**TASK BRIEF**. Would you please copy the part of the material below that opens with the line containing "Q101: PMOS (G" and closes with the line containing "R102: 82 (VCC, W28) -> 3.9 (VCC, W28)"? Copy it exactly, and only it.

**SUPPLIED MATERIAL**.
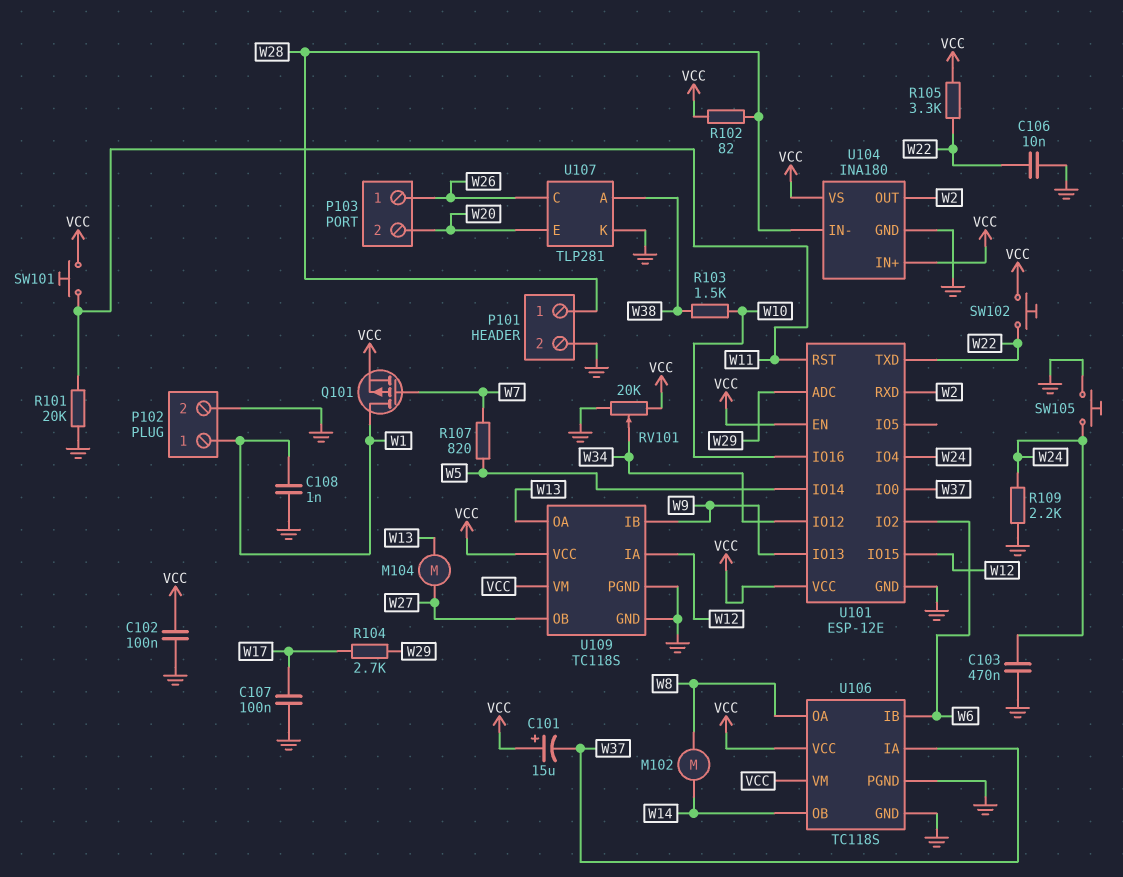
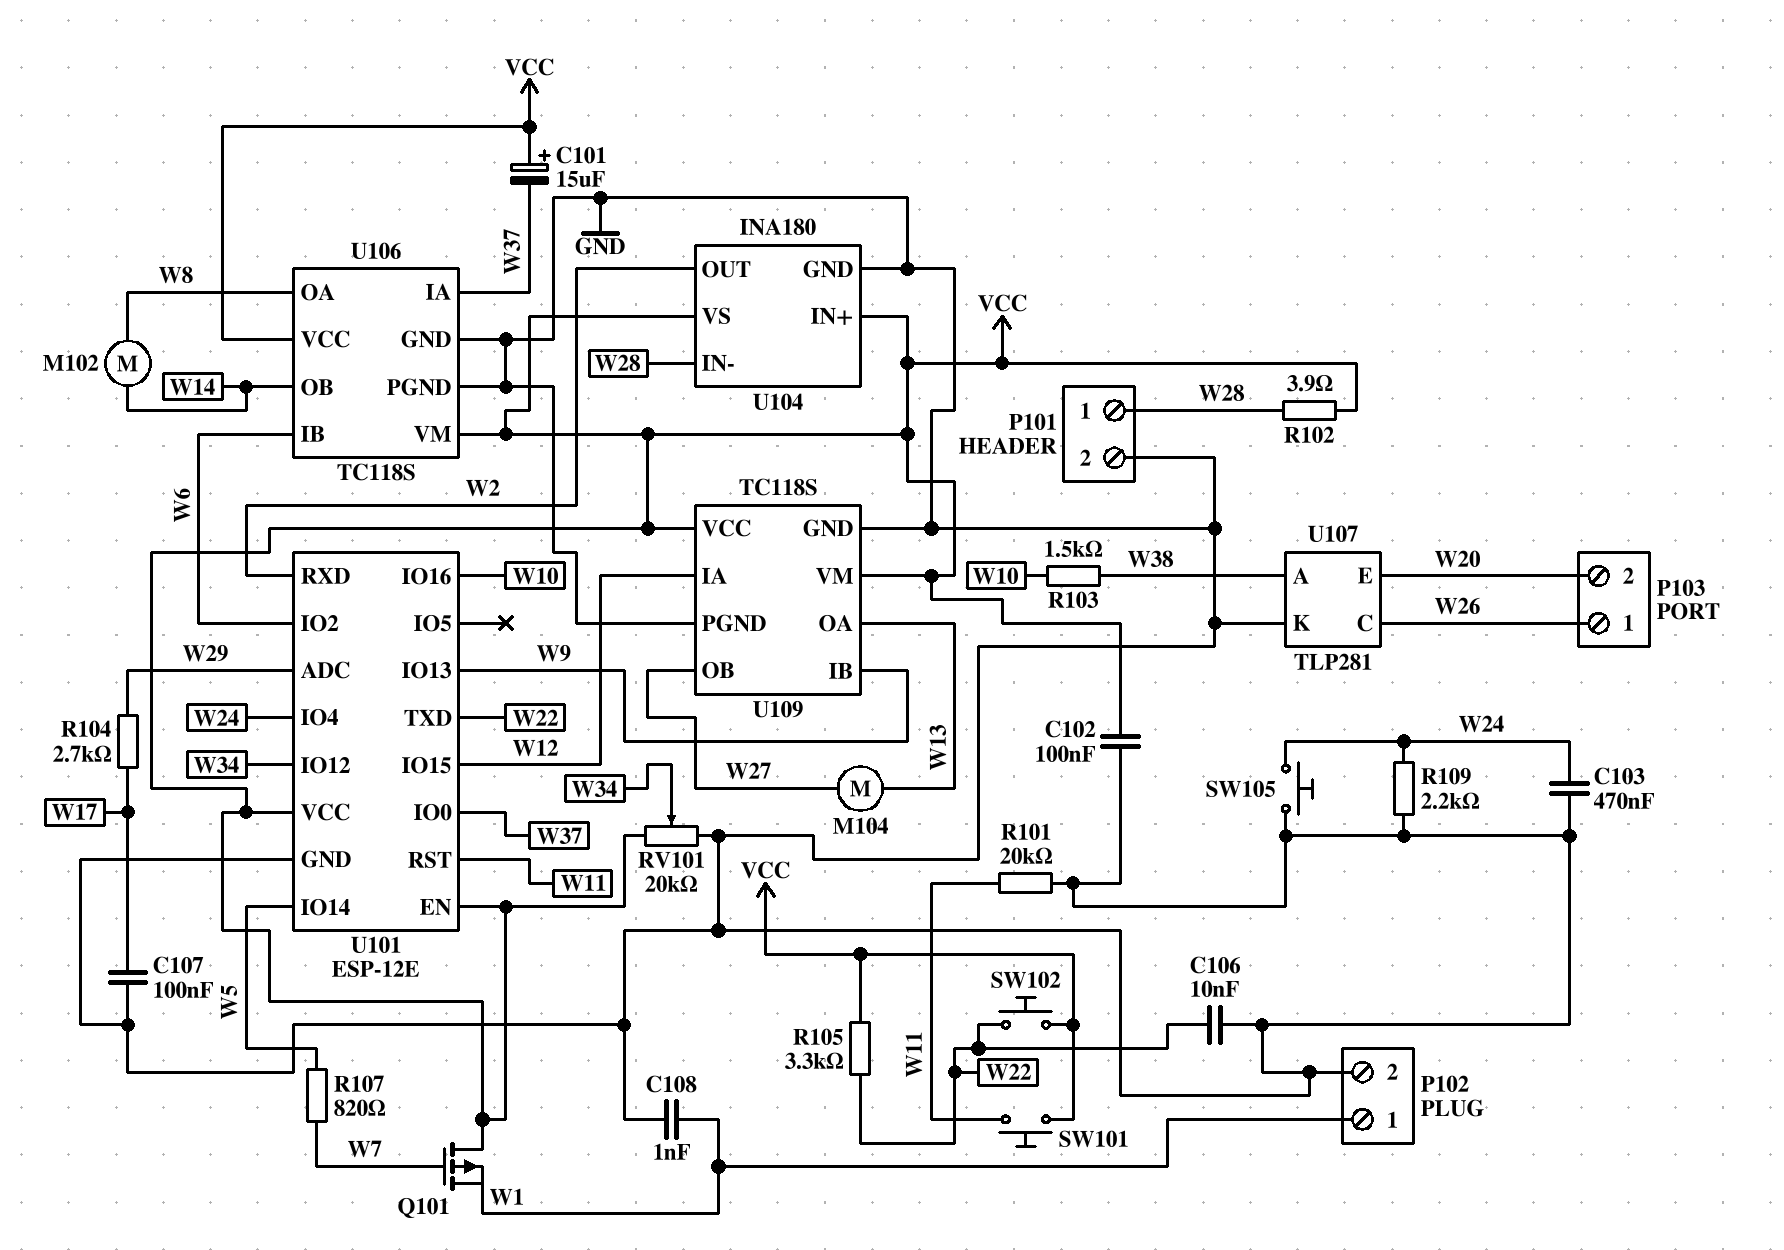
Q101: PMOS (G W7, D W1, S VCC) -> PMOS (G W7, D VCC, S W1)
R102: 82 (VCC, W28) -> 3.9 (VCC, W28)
--
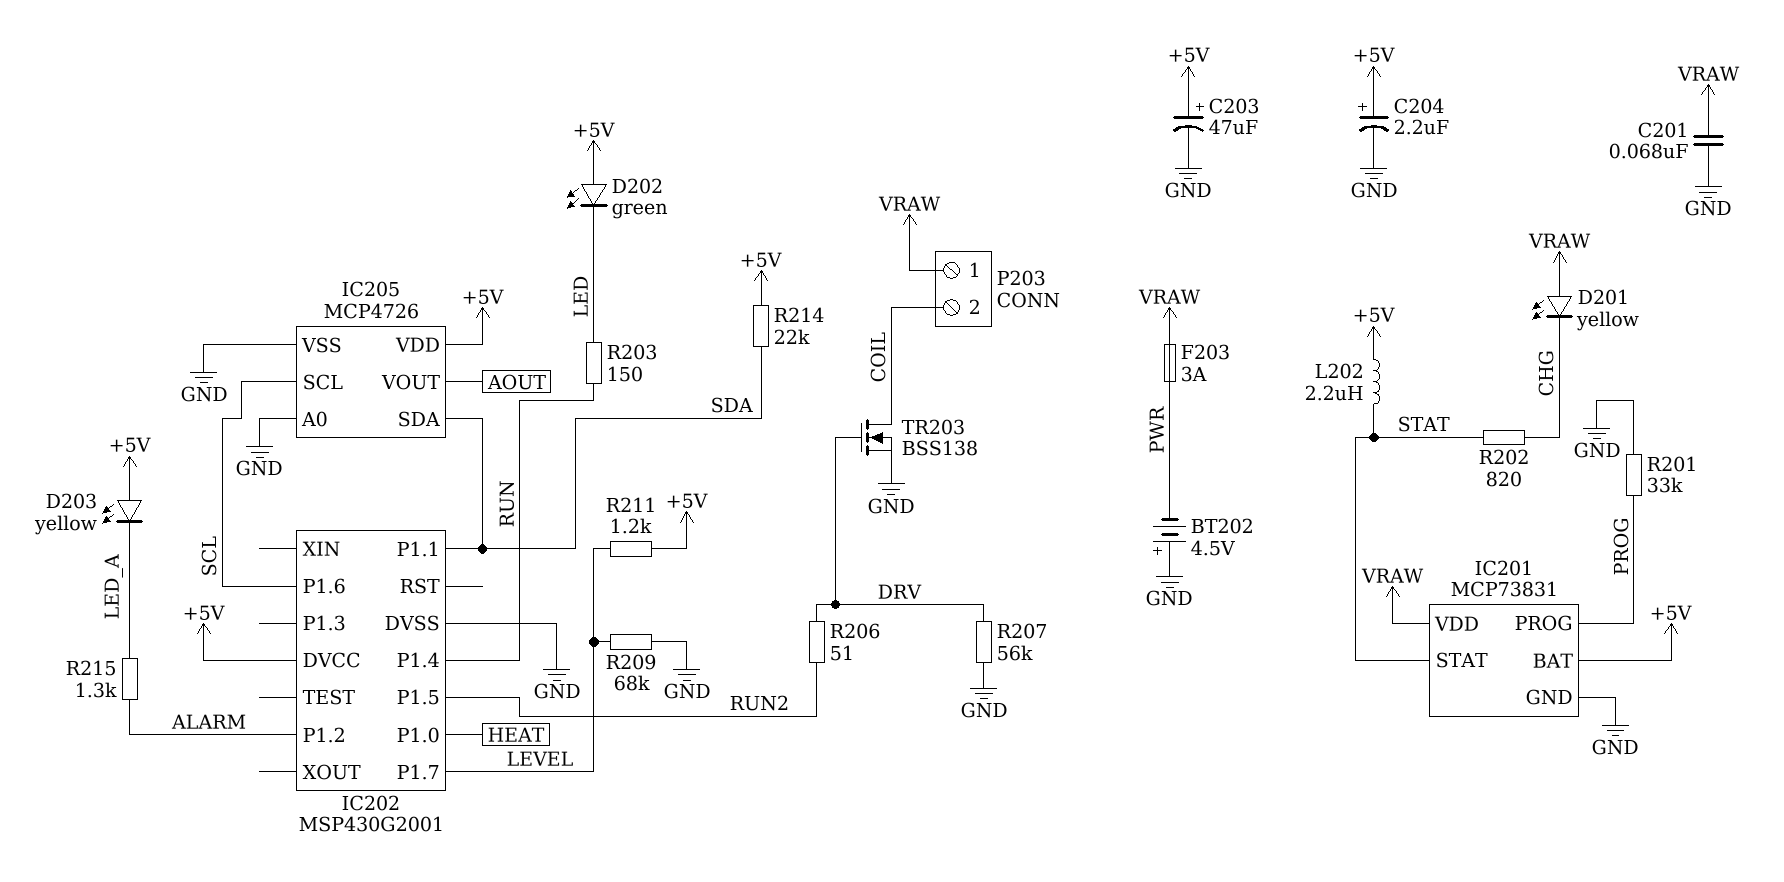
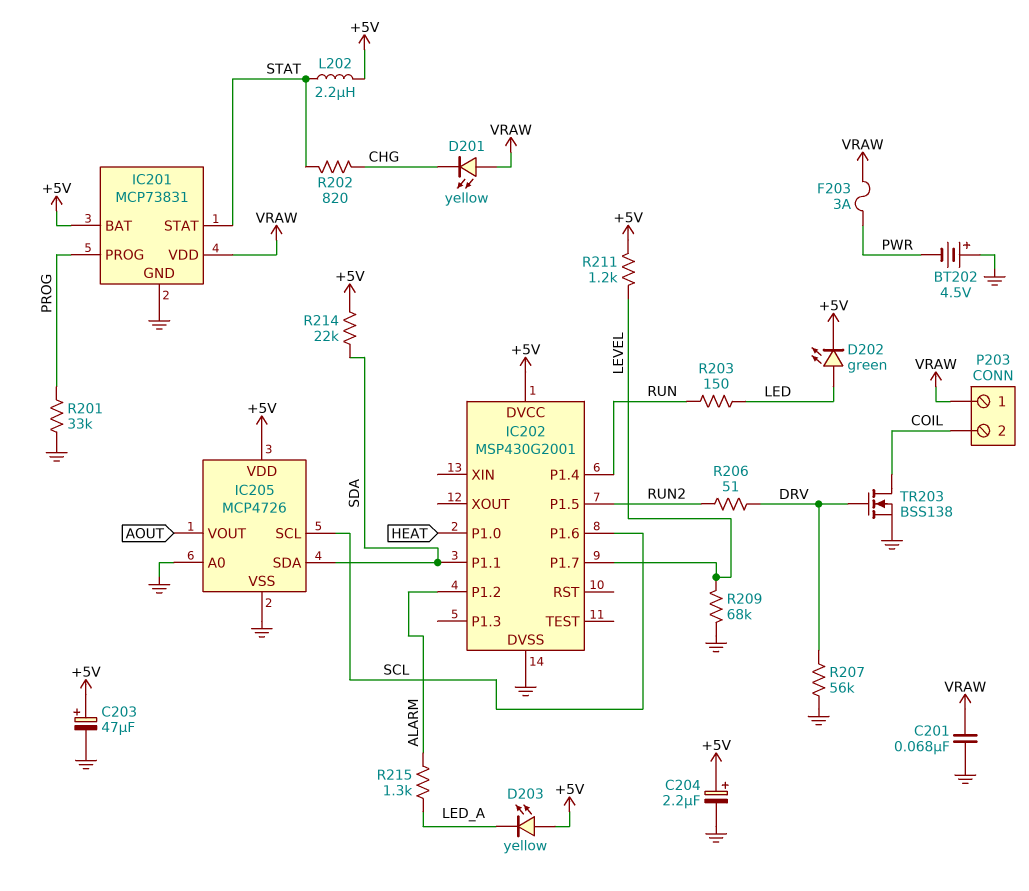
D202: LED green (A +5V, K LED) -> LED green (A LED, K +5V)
* * *
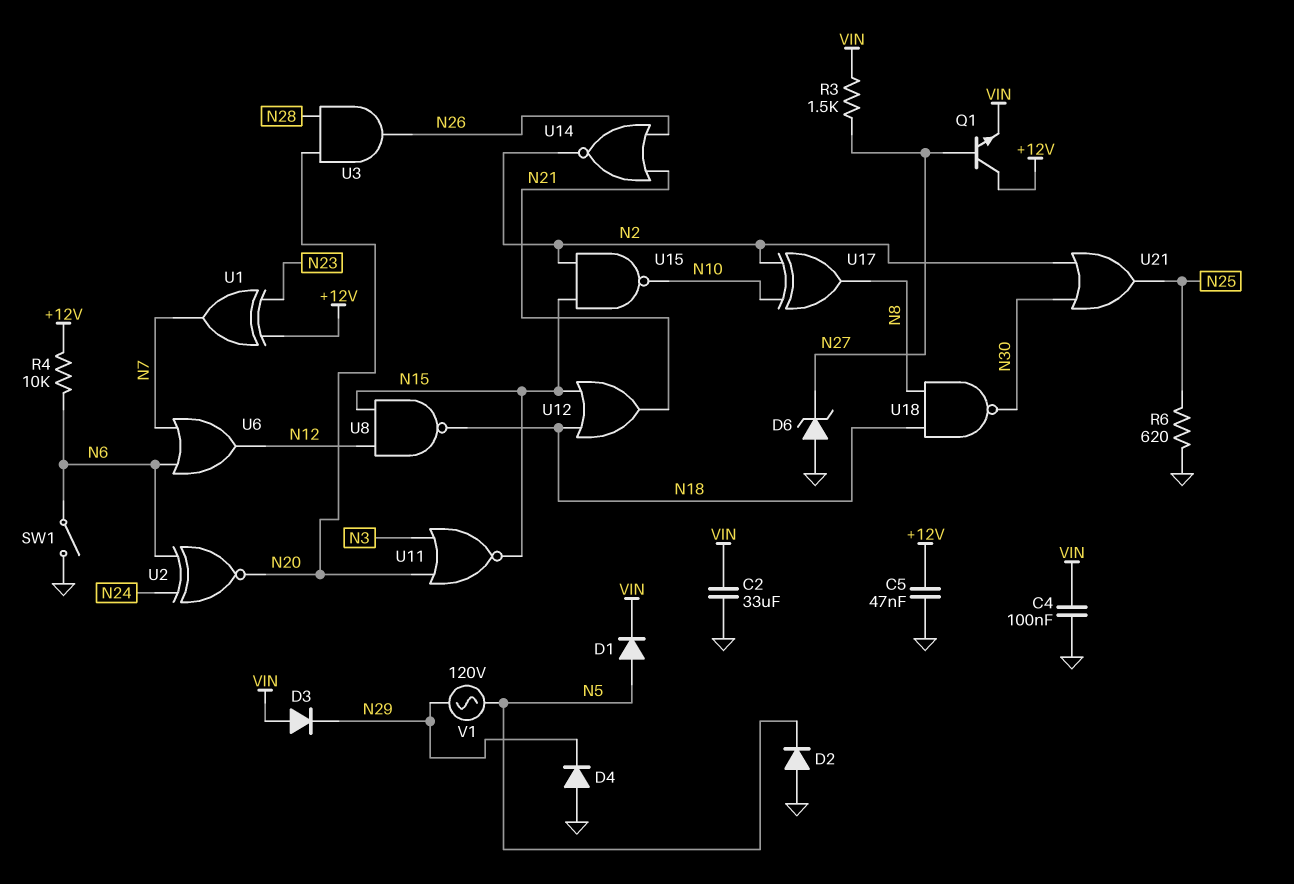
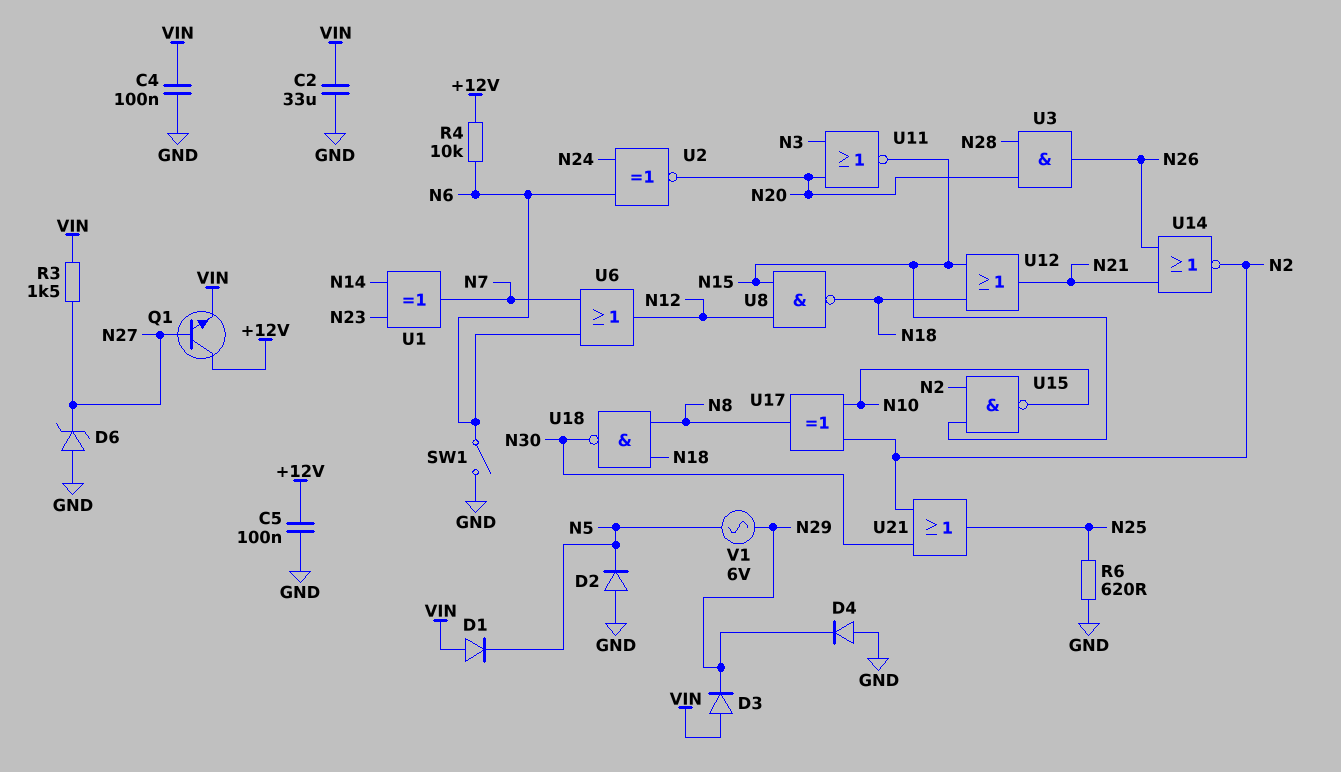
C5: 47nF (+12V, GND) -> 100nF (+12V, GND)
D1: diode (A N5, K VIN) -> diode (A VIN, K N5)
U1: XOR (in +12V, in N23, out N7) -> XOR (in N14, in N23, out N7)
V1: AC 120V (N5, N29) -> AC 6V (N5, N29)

**SOLUTION BELOW**.
Q101: PMOS (G W7, D W1, S VCC) -> PMOS (G W7, D VCC, S W1)
R102: 82 (VCC, W28) -> 3.9 (VCC, W28)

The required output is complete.